Extracted records:

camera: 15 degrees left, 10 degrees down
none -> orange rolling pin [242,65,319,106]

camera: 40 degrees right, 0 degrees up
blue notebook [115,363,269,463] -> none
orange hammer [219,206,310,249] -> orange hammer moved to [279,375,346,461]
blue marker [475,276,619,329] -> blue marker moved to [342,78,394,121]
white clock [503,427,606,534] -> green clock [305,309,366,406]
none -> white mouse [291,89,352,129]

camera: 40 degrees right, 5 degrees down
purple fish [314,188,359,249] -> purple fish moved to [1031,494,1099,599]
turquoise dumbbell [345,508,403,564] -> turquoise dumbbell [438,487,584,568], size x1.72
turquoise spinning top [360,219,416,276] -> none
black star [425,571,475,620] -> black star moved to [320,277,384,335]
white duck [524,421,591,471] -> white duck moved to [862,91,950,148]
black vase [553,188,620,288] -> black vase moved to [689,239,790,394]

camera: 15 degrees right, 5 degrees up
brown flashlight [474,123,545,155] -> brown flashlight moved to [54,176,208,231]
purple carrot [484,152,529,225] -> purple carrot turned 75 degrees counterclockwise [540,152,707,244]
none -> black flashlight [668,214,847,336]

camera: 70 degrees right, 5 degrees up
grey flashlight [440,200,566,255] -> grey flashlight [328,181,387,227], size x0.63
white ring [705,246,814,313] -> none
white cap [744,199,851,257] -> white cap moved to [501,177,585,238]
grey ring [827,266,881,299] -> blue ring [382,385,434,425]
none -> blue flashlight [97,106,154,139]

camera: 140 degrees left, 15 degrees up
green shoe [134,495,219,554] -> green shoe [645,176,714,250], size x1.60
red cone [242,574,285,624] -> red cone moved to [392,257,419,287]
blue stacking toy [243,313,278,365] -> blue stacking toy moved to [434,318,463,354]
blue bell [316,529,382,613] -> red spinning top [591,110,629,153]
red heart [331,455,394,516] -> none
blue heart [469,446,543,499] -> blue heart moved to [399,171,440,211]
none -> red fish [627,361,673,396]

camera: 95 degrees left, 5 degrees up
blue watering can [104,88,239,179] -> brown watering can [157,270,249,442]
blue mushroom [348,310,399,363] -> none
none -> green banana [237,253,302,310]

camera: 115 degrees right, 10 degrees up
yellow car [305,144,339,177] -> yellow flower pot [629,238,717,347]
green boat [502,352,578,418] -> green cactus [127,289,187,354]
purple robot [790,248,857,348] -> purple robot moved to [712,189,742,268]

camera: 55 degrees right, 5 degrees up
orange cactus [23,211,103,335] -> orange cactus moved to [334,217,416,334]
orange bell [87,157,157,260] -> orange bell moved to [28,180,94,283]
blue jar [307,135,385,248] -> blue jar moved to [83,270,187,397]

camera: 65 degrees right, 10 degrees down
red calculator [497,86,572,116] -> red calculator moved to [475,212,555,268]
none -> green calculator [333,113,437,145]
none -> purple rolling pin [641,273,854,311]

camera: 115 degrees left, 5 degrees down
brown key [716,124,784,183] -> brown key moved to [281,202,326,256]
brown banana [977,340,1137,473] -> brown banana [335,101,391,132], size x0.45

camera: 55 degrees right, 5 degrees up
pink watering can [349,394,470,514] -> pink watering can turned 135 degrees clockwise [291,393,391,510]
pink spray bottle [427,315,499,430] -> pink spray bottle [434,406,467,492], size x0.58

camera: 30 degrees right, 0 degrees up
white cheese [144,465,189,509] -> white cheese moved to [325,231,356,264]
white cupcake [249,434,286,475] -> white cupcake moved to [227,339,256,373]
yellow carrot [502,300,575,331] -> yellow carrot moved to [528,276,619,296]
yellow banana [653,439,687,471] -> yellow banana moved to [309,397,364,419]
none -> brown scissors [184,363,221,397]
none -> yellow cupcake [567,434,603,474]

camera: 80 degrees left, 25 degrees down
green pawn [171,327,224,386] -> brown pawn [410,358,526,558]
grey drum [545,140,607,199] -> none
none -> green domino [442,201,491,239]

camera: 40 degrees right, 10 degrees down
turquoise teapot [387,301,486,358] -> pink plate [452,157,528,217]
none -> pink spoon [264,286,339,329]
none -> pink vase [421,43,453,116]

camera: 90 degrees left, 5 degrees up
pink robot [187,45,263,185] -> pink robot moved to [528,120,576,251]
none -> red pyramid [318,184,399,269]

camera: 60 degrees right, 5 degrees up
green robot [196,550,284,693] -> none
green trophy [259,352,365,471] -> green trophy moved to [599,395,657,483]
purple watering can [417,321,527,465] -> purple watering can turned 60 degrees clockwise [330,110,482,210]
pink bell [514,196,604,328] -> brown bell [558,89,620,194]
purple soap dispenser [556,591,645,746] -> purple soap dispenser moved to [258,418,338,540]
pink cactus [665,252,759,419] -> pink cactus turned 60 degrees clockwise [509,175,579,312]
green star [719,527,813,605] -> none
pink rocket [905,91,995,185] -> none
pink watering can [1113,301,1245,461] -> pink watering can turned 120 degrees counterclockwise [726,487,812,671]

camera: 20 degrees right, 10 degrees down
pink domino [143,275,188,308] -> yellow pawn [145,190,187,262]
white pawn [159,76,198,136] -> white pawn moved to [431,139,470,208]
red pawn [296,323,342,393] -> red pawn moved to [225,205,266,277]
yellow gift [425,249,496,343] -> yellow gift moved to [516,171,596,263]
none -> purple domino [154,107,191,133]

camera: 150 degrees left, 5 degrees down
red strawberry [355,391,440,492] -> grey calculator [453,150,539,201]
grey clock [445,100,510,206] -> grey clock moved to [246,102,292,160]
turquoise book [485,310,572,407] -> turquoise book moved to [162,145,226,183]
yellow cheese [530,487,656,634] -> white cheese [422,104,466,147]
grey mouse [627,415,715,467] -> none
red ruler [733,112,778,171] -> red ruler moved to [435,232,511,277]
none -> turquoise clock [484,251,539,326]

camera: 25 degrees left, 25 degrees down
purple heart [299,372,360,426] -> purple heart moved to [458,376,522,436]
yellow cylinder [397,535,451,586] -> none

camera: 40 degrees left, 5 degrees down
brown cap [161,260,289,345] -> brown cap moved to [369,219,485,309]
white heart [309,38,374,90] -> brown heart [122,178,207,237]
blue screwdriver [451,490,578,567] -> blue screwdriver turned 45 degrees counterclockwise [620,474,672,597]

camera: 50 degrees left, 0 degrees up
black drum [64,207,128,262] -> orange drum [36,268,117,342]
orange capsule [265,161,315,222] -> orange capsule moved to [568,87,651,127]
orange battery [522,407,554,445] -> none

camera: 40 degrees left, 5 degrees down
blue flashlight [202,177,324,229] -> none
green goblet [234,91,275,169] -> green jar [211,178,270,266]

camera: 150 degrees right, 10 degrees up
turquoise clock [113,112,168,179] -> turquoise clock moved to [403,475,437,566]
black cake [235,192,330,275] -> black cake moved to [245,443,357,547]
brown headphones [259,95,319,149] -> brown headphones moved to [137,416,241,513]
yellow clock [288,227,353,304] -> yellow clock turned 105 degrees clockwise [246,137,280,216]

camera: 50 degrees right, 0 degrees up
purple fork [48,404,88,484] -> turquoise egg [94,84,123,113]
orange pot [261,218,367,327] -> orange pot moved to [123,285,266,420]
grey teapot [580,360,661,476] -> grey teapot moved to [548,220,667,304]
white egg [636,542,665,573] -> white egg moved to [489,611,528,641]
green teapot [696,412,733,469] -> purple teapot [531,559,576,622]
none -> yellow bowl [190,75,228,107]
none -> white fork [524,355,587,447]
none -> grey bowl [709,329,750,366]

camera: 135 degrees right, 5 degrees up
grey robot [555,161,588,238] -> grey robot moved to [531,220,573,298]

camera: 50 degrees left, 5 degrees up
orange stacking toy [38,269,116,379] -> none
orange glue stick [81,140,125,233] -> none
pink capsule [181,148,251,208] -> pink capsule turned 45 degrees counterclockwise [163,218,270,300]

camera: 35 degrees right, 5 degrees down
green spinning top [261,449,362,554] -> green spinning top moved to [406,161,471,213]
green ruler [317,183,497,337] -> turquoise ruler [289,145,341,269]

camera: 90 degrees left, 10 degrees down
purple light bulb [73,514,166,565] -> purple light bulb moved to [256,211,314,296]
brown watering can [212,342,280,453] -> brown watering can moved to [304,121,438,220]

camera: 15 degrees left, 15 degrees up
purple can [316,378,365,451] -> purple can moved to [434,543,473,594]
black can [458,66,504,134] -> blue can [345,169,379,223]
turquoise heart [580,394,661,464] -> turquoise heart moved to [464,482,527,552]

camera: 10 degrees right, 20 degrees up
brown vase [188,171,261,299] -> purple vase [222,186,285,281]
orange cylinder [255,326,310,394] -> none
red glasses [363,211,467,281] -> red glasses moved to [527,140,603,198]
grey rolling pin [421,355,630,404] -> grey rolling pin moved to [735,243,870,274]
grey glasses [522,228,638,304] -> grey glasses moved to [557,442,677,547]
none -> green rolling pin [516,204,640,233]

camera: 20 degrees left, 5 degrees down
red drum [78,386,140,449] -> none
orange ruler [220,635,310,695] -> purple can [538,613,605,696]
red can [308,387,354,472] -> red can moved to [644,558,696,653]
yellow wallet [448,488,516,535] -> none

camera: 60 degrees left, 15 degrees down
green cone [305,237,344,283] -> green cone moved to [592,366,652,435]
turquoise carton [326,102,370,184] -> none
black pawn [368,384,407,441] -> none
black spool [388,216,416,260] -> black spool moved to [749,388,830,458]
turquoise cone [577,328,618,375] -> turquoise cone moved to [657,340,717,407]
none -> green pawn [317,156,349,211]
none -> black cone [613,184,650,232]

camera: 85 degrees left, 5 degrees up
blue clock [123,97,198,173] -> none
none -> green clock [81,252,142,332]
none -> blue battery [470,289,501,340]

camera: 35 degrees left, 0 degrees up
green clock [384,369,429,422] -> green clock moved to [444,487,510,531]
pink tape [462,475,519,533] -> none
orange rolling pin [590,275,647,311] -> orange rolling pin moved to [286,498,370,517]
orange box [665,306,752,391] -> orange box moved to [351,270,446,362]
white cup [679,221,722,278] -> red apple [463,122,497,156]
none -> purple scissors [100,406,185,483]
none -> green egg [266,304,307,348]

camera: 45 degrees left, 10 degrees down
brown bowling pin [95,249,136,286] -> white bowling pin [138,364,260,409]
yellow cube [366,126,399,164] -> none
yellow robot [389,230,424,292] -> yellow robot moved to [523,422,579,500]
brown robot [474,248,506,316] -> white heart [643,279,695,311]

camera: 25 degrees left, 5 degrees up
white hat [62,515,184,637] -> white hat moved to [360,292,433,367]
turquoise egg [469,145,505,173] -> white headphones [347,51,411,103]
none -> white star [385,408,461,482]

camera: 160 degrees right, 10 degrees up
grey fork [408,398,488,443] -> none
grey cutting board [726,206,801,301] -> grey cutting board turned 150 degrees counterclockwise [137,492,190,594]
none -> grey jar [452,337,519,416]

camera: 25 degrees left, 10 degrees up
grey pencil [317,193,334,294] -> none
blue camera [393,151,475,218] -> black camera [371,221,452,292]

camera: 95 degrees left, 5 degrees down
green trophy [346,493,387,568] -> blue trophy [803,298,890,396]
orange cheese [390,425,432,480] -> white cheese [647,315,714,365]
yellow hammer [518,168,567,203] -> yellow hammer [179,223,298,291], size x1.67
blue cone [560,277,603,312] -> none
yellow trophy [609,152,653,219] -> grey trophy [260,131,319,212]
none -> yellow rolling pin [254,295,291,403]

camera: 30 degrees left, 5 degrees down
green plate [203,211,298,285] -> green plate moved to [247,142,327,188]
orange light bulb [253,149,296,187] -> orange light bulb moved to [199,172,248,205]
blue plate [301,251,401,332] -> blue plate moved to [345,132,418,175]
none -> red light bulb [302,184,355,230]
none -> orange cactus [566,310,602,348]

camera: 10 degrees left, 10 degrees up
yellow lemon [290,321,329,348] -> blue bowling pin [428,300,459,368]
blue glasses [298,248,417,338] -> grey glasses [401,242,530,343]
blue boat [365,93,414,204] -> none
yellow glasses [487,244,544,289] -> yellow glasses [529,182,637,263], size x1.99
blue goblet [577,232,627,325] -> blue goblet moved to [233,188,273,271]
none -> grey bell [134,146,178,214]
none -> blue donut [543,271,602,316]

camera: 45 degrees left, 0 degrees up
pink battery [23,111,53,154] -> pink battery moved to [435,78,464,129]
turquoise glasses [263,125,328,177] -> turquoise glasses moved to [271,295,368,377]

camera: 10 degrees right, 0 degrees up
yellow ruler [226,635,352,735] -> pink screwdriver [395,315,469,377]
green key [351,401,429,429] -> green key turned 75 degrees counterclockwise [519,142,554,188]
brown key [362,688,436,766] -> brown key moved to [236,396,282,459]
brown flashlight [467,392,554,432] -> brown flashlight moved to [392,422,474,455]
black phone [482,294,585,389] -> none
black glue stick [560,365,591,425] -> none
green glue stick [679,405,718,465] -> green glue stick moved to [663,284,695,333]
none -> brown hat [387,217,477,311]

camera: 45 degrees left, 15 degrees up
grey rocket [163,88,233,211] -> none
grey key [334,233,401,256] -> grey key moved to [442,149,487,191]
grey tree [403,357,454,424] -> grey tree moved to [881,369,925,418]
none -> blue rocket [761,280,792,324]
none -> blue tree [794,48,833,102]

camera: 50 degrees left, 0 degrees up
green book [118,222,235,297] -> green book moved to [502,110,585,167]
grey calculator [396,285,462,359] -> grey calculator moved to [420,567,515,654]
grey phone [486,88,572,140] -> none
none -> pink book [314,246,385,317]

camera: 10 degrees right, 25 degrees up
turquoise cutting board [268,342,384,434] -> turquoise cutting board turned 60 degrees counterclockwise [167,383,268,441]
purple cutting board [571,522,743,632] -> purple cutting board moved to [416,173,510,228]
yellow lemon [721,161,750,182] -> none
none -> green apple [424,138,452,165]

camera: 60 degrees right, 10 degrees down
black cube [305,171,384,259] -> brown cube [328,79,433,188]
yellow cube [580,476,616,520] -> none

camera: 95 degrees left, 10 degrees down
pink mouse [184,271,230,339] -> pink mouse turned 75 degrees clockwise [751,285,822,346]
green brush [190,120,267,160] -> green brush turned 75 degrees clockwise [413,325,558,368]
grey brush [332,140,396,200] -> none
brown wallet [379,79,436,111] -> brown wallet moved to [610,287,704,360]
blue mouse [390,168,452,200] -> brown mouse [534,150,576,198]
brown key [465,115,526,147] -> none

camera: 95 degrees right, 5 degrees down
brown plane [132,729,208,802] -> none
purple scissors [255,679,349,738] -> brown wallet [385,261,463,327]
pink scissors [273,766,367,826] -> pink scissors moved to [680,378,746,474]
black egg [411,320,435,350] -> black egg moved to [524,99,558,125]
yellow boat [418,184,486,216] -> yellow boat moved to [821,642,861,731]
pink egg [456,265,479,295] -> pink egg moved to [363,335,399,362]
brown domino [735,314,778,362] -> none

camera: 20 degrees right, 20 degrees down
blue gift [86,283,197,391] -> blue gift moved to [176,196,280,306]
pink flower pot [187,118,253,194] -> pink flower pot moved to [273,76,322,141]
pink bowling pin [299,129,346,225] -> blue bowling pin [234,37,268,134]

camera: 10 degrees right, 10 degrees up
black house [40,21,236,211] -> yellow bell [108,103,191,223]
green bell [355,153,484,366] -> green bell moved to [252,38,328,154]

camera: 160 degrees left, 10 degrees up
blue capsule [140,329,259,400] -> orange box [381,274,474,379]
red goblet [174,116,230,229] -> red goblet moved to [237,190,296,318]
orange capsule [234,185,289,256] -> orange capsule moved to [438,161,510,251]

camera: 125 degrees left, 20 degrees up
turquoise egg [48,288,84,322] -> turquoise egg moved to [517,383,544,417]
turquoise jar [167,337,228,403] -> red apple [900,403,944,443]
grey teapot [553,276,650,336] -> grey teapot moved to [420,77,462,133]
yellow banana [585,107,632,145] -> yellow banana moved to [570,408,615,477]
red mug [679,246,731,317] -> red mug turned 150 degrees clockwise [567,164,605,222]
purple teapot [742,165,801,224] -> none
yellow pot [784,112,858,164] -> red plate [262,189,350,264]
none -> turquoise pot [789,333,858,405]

Task details: Using the entries above, output exactly the lines between the line holding "none -> green clock [81,252,142,332]" and the line holding "pink tape [462,475,519,533] -> none", end lines included, and nothing more.

Response box:
none -> green clock [81,252,142,332]
none -> blue battery [470,289,501,340]

camera: 35 degrees left, 0 degrees up
green clock [384,369,429,422] -> green clock moved to [444,487,510,531]
pink tape [462,475,519,533] -> none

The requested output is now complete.